'''

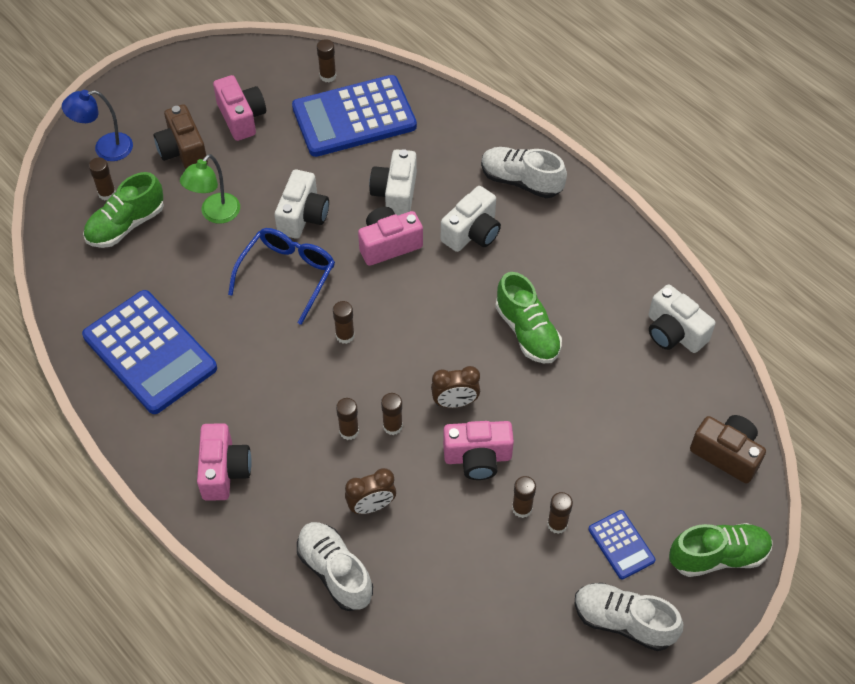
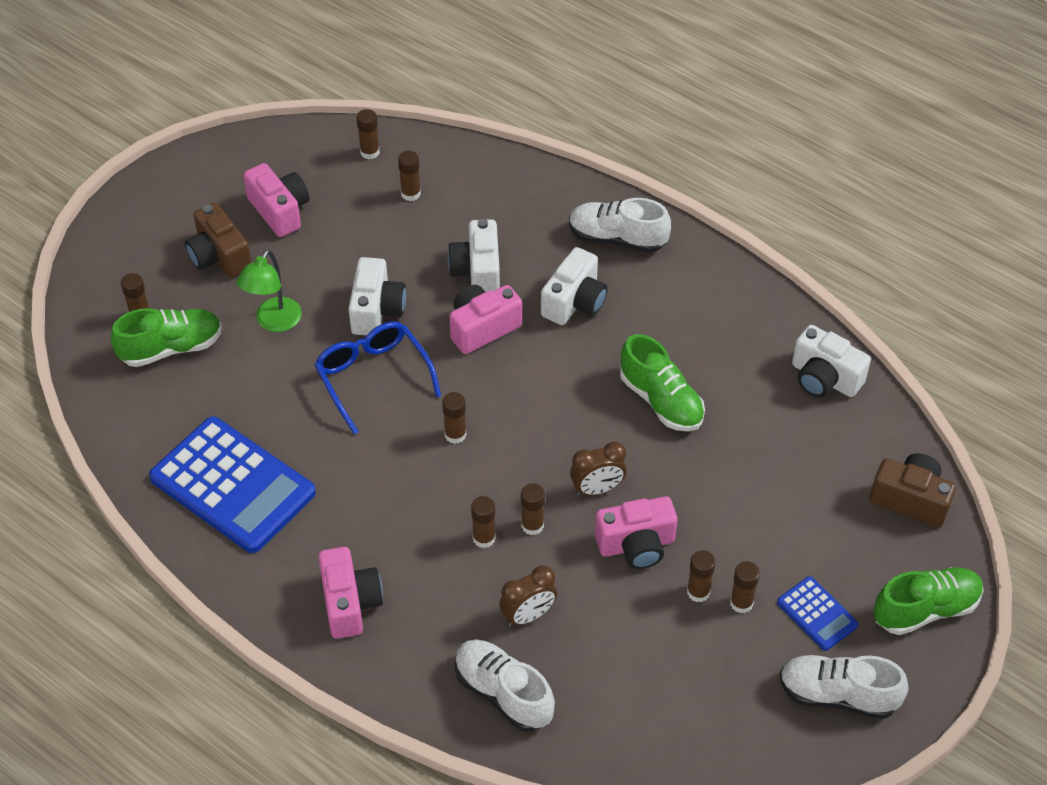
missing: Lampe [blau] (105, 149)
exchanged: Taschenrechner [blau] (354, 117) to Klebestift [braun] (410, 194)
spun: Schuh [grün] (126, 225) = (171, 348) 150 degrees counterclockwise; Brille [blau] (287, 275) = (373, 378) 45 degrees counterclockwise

'''
'''

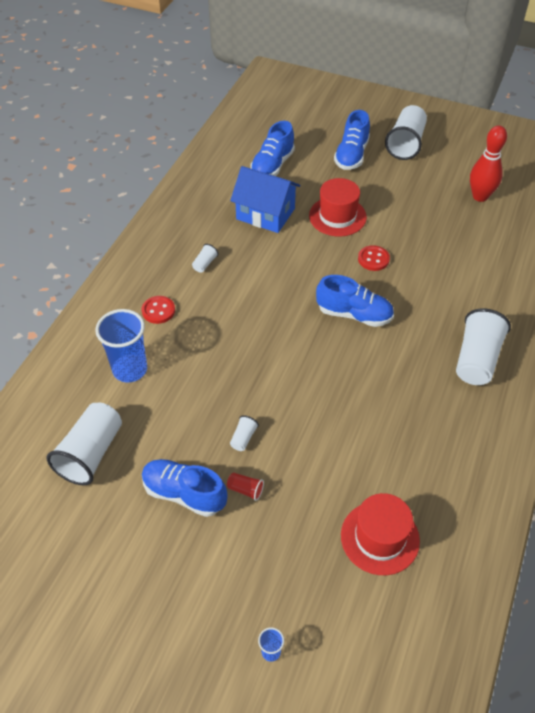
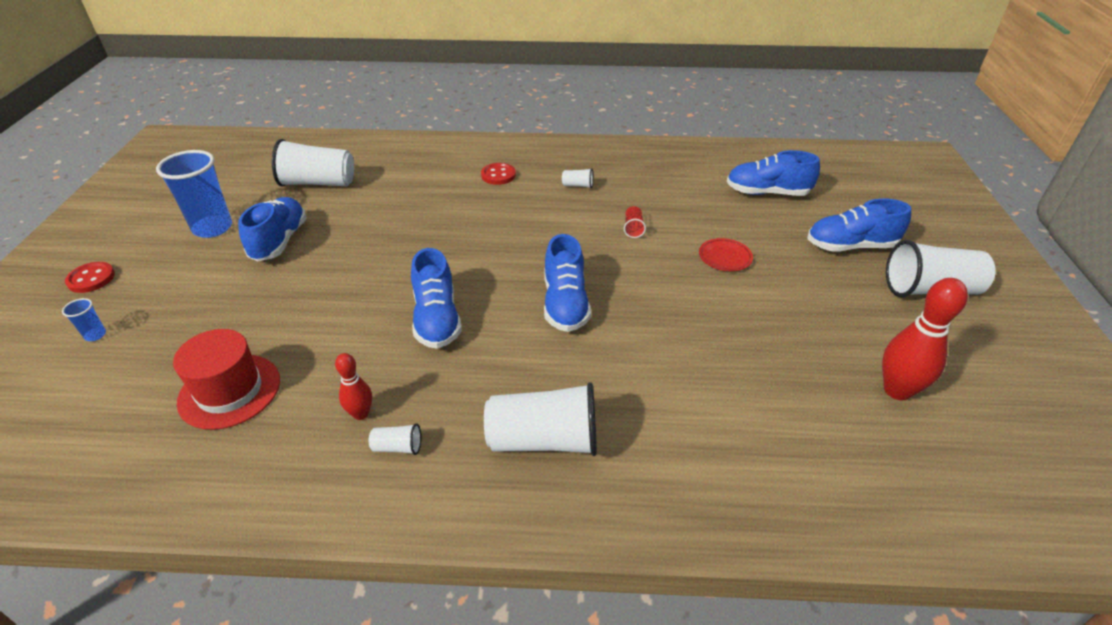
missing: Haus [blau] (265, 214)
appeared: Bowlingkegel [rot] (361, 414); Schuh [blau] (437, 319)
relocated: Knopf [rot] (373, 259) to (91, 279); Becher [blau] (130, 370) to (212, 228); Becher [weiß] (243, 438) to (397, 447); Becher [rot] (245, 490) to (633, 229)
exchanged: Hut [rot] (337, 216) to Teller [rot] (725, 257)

'''

◆ YOUR INSTRUCTIONS
Please return all lines from the records that hold the word "missing".

◆ RESPONSE BELOW
missing: Lampe [blau] (105, 149)
missing: Haus [blau] (265, 214)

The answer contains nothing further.